→ Exercise goal: Arrange everything from the first of the lines below down to the line containing "You are standing", including it, as a numbered list, leaving out any blank lines.

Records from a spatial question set
━━━━━━━━
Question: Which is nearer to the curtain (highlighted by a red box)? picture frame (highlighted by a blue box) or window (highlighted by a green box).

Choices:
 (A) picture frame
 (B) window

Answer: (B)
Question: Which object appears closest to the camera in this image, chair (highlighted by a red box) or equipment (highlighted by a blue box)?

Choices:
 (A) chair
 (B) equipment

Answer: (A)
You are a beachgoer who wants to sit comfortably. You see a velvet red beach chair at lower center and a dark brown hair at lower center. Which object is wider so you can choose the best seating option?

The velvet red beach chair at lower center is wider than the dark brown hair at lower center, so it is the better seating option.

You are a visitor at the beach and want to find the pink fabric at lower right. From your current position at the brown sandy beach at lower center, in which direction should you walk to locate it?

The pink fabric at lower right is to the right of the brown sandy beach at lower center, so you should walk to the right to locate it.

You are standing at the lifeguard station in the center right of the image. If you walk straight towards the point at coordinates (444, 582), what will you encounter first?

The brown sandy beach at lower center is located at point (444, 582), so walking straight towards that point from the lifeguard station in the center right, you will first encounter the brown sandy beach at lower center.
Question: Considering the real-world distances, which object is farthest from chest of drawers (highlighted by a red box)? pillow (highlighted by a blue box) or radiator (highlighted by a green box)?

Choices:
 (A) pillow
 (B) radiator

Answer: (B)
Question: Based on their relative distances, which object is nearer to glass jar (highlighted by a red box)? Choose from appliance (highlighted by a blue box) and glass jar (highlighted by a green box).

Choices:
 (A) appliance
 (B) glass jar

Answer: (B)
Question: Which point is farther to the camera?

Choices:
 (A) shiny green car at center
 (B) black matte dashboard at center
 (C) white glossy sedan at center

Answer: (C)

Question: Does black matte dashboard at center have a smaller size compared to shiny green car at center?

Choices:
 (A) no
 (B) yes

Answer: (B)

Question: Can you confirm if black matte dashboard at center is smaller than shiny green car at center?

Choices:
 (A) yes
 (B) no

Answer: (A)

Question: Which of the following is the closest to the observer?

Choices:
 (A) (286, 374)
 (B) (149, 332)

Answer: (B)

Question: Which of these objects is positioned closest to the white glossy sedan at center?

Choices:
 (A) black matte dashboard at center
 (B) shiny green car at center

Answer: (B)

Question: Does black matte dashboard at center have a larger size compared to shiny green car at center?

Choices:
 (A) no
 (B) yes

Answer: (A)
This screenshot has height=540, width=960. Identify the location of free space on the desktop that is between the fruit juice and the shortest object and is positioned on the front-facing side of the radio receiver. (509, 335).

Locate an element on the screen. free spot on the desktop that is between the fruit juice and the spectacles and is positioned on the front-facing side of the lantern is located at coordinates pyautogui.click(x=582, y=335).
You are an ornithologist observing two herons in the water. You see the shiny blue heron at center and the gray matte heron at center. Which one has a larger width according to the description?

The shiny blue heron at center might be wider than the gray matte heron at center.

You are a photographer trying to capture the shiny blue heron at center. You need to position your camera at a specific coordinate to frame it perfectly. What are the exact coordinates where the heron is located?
━━━━━━━━
→ Full response:
1. Question: Which is nearer to the curtain (highlighted by a red box)? picture frame (highlighted by a blue box) or window (highlighted by a green box).
2. Choices:
3.  (A) picture frame
4.  (B) window
5. Answer: (B)
6. Question: Which object appears closest to the camera in this image, chair (highlighted by a red box) or equipment (highlighted by a blue box)?
7. Choices:
8.  (A) chair
9.  (B) equipment
10. Answer: (A)
11. You are a beachgoer who wants to sit comfortably. You see a velvet red beach chair at lower center and a dark brown hair at lower center. Which object is wider so you can choose the best seating option?
12. The velvet red beach chair at lower center is wider than the dark brown hair at lower center, so it is the better seating option.
13. You are a visitor at the beach and want to find the pink fabric at lower right. From your current position at the brown sandy beach at lower center, in which direction should you walk to locate it?
14. The pink fabric at lower right is to the right of the brown sandy beach at lower center, so you should walk to the right to locate it.
15. You are standing at the lifeguard station in the center right of the image. If you walk straight towards the point at coordinates (444, 582), what will you encounter first?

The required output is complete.